- To do: Go to the line containing "lime brick G6:H6" in the listing below. Output that line and each later one exactly.

- Extracted records:

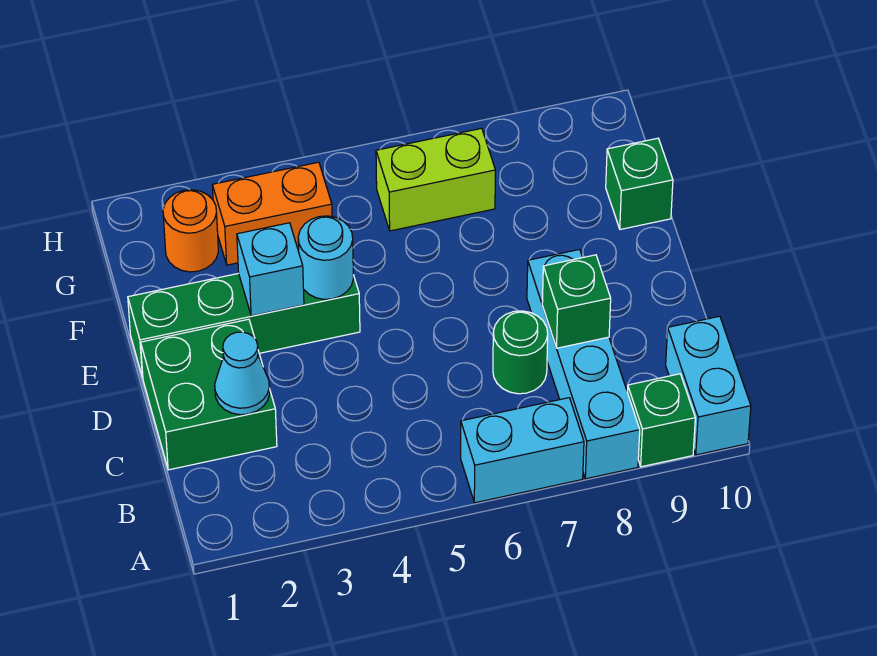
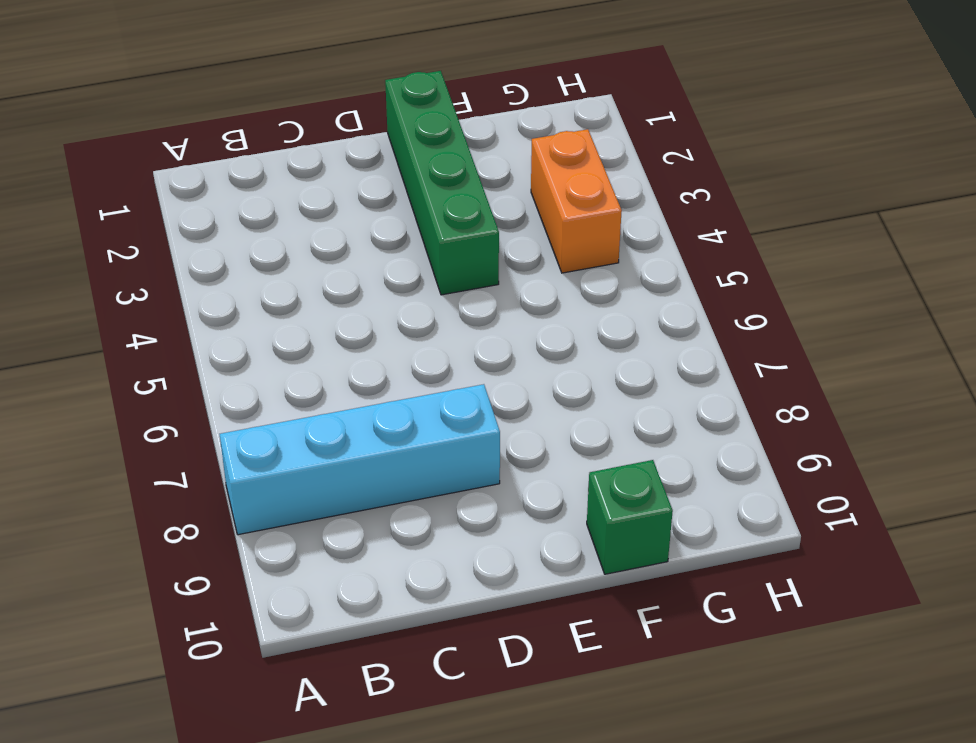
none -> cyan brick A6:A7 level 1
none -> green brick A9 level 1
none -> cyan brick A10:B10 level 1

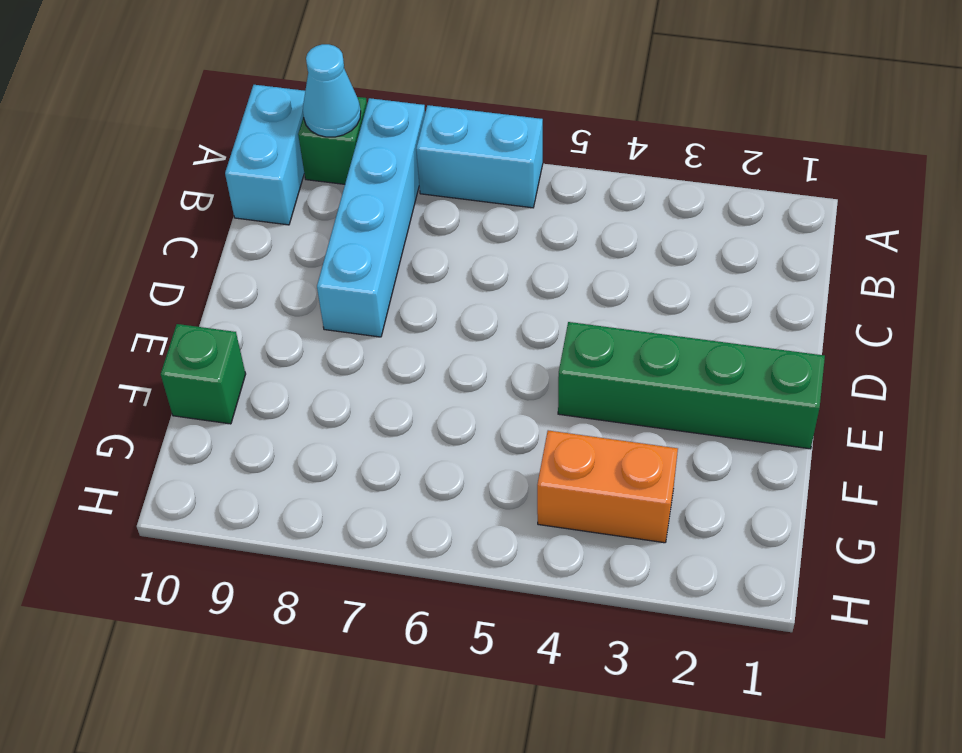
cyan cone A9 level 2 -> cyan cone C2 level 2
none -> green brick C1:D2 level 1
none -> green round brick C7 level 1
none -> orange round brick G2 level 1

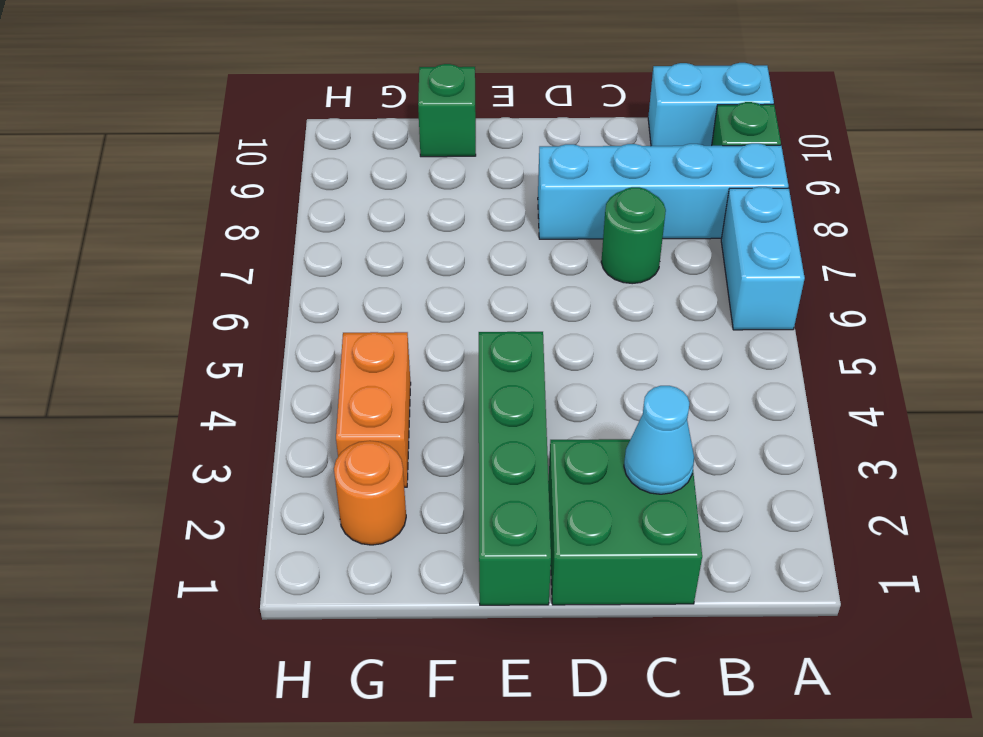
none -> lime brick G6:G7 level 1
none -> green brick C8 level 2
none -> cyan brick E3 level 2

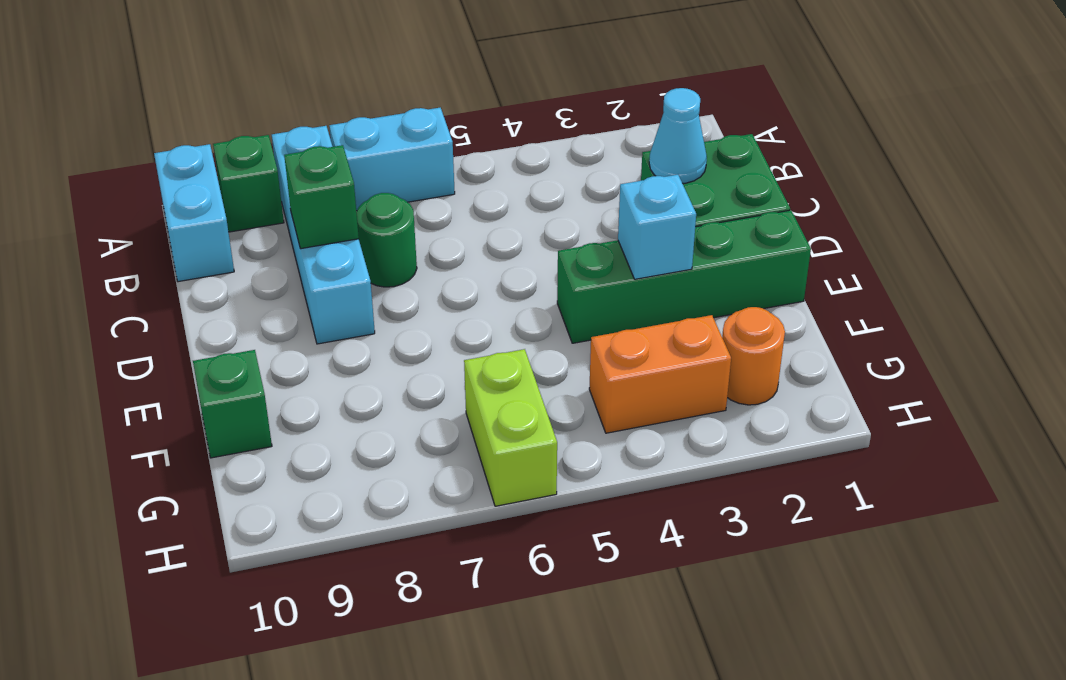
lime brick G6:H6 level 1 -> lime brick G6:G7 level 1
none -> cyan round brick E4 level 2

- Answer section:
lime brick G6:H6 level 1 -> lime brick G6:G7 level 1
none -> cyan round brick E4 level 2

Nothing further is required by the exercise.